What the exercise asks
Print verbatim every line starting at the one that contains "U3 pin NC: VEXT -> none" and ending at the final line of the records; include both endpoints.

Data supplied
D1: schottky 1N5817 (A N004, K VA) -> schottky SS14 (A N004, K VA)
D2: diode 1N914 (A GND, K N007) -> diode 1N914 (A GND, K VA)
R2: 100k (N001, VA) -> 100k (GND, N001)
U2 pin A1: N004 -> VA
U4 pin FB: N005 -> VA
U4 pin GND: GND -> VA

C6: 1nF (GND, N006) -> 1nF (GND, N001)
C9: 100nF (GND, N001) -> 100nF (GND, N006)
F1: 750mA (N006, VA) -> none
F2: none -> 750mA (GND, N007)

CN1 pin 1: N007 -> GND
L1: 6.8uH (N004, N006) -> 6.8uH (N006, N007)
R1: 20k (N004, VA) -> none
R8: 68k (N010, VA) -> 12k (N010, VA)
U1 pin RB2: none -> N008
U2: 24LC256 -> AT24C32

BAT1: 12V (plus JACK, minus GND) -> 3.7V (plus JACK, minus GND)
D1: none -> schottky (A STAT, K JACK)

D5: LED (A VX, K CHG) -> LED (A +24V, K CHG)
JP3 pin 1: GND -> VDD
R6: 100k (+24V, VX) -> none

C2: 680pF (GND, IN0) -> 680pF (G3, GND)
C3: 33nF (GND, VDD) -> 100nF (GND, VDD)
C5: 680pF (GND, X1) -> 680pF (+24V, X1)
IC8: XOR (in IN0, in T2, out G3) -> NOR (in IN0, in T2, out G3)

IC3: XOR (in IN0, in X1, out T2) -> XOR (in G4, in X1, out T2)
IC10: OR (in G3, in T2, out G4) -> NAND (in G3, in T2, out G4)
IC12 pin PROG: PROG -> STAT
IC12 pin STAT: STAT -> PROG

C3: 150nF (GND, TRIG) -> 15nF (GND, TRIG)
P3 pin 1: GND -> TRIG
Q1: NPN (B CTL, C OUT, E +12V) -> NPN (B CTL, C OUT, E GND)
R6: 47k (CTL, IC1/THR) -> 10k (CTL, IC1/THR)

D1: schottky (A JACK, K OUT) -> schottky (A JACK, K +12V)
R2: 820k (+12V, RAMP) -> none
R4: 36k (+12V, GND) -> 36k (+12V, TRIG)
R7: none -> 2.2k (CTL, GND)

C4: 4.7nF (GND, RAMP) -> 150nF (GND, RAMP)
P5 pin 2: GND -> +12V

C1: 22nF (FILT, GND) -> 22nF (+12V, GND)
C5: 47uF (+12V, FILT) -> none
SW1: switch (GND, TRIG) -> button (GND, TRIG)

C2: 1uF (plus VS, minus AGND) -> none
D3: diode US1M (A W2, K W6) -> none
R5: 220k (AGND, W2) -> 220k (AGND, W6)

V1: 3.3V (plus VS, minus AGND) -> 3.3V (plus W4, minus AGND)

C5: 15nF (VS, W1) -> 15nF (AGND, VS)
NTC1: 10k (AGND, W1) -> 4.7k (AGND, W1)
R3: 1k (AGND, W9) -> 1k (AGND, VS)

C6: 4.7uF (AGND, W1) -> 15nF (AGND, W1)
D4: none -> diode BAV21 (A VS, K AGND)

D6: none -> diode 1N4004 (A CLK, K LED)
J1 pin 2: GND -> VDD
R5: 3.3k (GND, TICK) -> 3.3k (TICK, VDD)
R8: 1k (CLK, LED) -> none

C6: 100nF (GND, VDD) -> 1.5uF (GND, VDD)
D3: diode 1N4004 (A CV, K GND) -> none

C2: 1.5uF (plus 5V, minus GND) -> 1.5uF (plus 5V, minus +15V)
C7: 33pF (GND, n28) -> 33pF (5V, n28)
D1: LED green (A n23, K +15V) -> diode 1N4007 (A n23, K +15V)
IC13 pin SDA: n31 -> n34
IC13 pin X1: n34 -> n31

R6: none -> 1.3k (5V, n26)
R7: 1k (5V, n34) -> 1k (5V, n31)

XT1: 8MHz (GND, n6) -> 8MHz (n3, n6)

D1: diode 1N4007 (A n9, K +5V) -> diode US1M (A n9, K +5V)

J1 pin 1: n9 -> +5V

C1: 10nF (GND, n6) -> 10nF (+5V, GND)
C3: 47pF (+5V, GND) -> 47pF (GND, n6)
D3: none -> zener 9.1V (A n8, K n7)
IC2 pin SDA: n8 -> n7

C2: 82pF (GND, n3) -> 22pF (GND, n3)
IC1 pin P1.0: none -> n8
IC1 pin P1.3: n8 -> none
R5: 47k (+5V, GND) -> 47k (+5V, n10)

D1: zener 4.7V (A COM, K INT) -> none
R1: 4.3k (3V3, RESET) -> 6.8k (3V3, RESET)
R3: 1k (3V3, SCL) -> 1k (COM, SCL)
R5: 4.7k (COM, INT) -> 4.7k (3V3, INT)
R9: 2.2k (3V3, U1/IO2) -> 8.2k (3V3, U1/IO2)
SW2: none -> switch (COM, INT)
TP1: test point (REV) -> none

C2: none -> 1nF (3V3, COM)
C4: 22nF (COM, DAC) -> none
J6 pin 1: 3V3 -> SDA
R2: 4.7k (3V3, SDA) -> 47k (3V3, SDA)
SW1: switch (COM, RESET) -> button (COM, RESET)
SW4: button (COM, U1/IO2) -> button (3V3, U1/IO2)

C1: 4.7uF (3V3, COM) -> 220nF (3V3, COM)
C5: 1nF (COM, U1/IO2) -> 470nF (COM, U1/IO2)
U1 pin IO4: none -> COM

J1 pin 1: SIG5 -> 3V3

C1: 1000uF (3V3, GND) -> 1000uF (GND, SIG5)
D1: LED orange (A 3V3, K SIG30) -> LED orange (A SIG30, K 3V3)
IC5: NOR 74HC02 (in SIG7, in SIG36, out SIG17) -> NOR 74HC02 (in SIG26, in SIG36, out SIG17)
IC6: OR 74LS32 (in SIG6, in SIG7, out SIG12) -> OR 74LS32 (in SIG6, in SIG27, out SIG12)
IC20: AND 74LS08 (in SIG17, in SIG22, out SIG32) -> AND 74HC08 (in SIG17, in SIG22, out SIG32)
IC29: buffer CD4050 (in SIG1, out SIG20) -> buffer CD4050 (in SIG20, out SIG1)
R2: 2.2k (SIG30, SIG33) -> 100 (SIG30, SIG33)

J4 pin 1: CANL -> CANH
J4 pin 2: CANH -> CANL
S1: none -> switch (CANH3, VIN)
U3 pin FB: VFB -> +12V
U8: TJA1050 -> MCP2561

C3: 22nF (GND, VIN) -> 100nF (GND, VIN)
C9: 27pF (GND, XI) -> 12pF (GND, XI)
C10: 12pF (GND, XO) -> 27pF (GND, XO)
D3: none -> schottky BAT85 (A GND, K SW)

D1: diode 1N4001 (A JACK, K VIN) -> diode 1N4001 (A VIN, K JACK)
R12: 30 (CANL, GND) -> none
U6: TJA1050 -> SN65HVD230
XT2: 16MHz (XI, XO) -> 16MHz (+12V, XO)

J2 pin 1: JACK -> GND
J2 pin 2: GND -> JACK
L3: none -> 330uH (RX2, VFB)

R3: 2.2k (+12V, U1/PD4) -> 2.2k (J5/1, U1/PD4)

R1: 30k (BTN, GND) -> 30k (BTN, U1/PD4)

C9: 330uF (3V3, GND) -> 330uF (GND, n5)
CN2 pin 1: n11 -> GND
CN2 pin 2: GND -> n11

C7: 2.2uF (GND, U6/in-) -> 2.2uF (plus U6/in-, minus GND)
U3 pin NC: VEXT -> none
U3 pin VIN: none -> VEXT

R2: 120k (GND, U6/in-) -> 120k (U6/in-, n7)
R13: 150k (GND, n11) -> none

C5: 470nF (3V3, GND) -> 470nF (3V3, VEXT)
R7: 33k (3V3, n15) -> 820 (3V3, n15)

Response below
U3 pin NC: VEXT -> none
U3 pin VIN: none -> VEXT

R2: 120k (GND, U6/in-) -> 120k (U6/in-, n7)
R13: 150k (GND, n11) -> none

C5: 470nF (3V3, GND) -> 470nF (3V3, VEXT)
R7: 33k (3V3, n15) -> 820 (3V3, n15)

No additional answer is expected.